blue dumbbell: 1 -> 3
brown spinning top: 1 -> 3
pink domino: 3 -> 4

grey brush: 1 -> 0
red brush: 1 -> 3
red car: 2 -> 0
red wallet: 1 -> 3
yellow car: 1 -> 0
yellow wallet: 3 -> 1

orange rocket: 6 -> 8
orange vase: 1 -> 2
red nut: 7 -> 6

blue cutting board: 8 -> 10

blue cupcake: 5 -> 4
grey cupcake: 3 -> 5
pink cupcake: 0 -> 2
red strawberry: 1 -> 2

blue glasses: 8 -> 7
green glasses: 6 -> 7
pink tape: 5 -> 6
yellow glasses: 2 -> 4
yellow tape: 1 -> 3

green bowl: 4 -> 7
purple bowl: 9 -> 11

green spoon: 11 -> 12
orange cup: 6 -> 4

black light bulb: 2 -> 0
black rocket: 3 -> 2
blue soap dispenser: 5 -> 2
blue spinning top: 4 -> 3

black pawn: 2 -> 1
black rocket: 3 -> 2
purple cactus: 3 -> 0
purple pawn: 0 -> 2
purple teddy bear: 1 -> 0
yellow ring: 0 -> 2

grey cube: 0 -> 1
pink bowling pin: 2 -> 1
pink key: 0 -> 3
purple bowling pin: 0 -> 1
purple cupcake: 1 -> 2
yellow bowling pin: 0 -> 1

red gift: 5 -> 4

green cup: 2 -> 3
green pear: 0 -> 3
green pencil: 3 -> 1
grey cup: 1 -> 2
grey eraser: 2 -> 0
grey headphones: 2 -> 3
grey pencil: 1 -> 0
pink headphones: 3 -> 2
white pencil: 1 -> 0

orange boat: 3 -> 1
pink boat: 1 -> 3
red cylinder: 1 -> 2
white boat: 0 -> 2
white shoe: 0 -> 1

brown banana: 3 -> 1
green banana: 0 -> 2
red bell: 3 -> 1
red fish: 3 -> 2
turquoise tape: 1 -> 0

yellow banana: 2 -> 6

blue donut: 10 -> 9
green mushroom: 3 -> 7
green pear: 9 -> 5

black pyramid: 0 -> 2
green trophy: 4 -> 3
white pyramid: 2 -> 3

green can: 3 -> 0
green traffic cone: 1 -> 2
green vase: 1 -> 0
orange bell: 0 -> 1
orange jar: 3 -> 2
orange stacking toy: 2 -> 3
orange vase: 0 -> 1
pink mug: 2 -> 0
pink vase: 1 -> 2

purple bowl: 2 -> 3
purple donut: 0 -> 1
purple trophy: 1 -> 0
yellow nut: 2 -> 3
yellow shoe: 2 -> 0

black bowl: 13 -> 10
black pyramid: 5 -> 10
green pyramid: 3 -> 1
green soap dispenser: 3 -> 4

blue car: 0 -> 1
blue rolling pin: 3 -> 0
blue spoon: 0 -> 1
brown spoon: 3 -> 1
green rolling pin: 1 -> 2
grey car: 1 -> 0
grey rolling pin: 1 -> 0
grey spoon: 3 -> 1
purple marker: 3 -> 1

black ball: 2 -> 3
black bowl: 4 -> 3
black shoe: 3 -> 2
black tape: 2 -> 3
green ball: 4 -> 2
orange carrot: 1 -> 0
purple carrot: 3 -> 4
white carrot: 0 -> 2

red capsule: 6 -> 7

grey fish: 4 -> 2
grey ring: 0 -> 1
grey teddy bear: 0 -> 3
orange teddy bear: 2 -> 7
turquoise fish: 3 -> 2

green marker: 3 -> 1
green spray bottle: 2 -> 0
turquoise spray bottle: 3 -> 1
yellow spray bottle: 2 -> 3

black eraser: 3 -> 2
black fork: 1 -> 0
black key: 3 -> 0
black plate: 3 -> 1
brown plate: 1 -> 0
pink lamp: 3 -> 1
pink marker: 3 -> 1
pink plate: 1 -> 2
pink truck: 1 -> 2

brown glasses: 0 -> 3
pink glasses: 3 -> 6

━━━

▶ [EXERCISE OBJECTIVE]
Above are the entries. Output exactly the lines beginning with the line that has "purple pawn: 0 -> 2" and ending with the line that has "blue donut: 10 -> 9".

▶ [EXERCISE RESULT]
purple pawn: 0 -> 2
purple teddy bear: 1 -> 0
yellow ring: 0 -> 2

grey cube: 0 -> 1
pink bowling pin: 2 -> 1
pink key: 0 -> 3
purple bowling pin: 0 -> 1
purple cupcake: 1 -> 2
yellow bowling pin: 0 -> 1

red gift: 5 -> 4

green cup: 2 -> 3
green pear: 0 -> 3
green pencil: 3 -> 1
grey cup: 1 -> 2
grey eraser: 2 -> 0
grey headphones: 2 -> 3
grey pencil: 1 -> 0
pink headphones: 3 -> 2
white pencil: 1 -> 0

orange boat: 3 -> 1
pink boat: 1 -> 3
red cylinder: 1 -> 2
white boat: 0 -> 2
white shoe: 0 -> 1

brown banana: 3 -> 1
green banana: 0 -> 2
red bell: 3 -> 1
red fish: 3 -> 2
turquoise tape: 1 -> 0

yellow banana: 2 -> 6

blue donut: 10 -> 9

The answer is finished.